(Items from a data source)

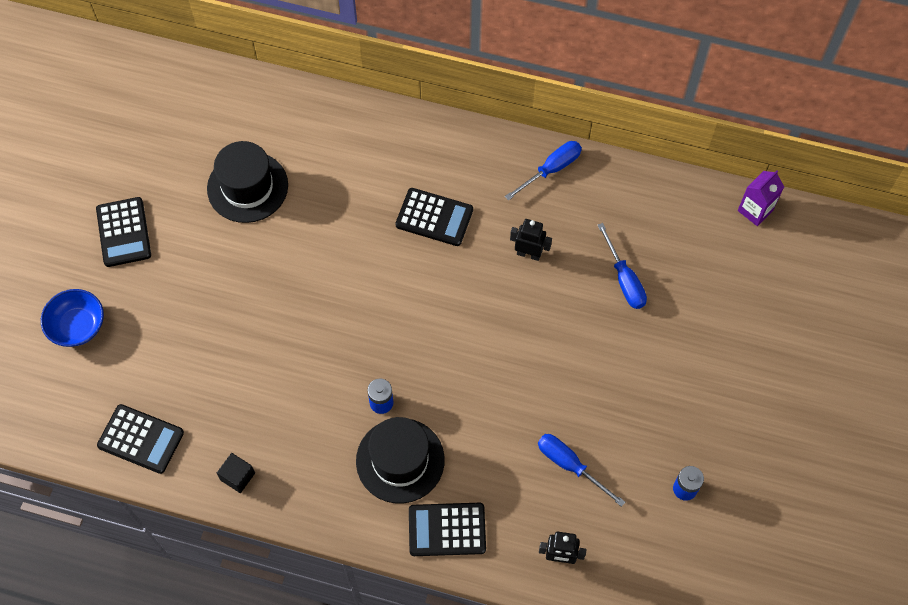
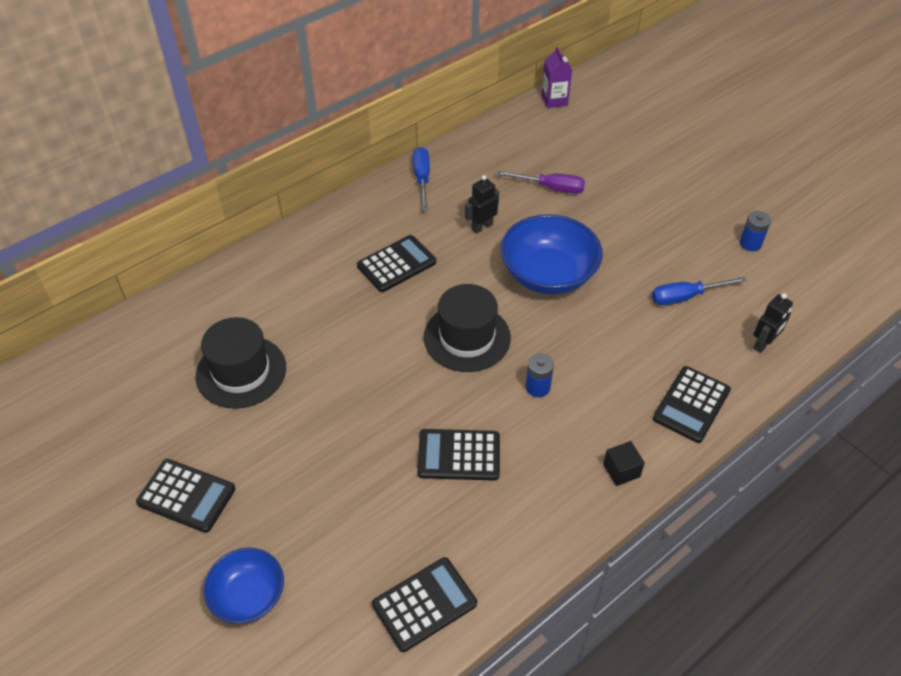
camera: 55 degrees left, 15 degrees down
(237, 476) = (529, 538): black cube -> black cube (621, 470)
(276, 385) = (459, 455): none -> black calculator
(400, 460) = (603, 403): black hat -> black hat (467, 337)
(512, 340) = (548, 274): none -> blue bowl
(624, 279) = (550, 188): blue screwdriver -> purple screwdriver

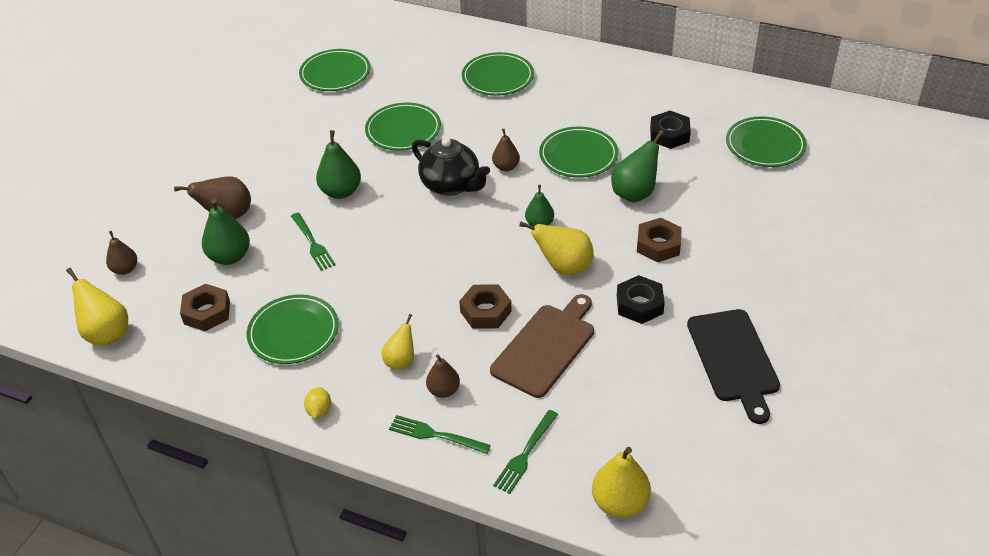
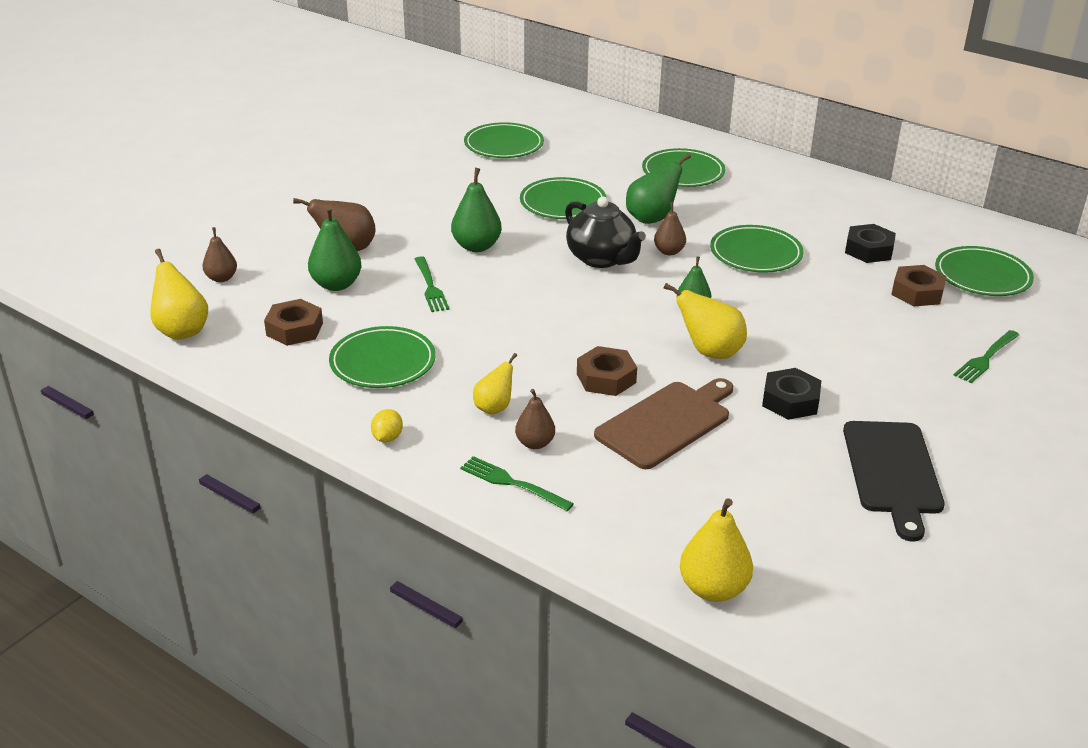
camera: 10 degrees right, 10 degrees down
(525, 454) = (613, 520): green fork -> green fork (986, 358)
(635, 193) = (813, 297): green pear -> green pear (652, 218)
(658, 245) = (828, 349): brown nut -> brown nut (917, 292)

Exercise goal:
Give an exact copy of every line from the one holding "(635, 193) = (813, 297): green" through the end of the records, both included, and no other lines.

Solution for this task:
(635, 193) = (813, 297): green pear -> green pear (652, 218)
(658, 245) = (828, 349): brown nut -> brown nut (917, 292)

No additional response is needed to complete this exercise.